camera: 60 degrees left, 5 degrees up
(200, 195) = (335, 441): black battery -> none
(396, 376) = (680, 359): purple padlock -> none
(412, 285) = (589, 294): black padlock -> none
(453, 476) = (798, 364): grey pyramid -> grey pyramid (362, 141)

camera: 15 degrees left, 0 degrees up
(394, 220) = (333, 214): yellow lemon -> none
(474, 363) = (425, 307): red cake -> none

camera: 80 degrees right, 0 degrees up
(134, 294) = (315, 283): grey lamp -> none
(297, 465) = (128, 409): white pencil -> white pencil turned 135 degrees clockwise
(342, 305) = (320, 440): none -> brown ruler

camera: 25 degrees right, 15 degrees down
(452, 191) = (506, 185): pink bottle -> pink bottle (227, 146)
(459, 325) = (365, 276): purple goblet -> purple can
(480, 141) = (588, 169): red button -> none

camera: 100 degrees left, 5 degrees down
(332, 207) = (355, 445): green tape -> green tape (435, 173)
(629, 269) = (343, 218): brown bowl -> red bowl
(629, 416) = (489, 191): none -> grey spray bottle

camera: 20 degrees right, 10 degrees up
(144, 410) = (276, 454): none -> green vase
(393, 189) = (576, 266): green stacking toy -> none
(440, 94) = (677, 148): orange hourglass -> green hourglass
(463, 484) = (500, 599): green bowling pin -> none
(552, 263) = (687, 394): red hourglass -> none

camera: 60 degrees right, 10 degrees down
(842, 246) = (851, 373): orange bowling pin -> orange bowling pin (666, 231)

◆ The problem
In the entries above, the lines between the one holding "(200, 195) = (335, 441): black" and the one holding "(394, 220) = (333, 214): yellow lemon -> none", inclusive, are to be printed exactly as written, and those alone.

◆ Answer to the problem
(200, 195) = (335, 441): black battery -> none
(396, 376) = (680, 359): purple padlock -> none
(412, 285) = (589, 294): black padlock -> none
(453, 476) = (798, 364): grey pyramid -> grey pyramid (362, 141)

camera: 15 degrees left, 0 degrees up
(394, 220) = (333, 214): yellow lemon -> none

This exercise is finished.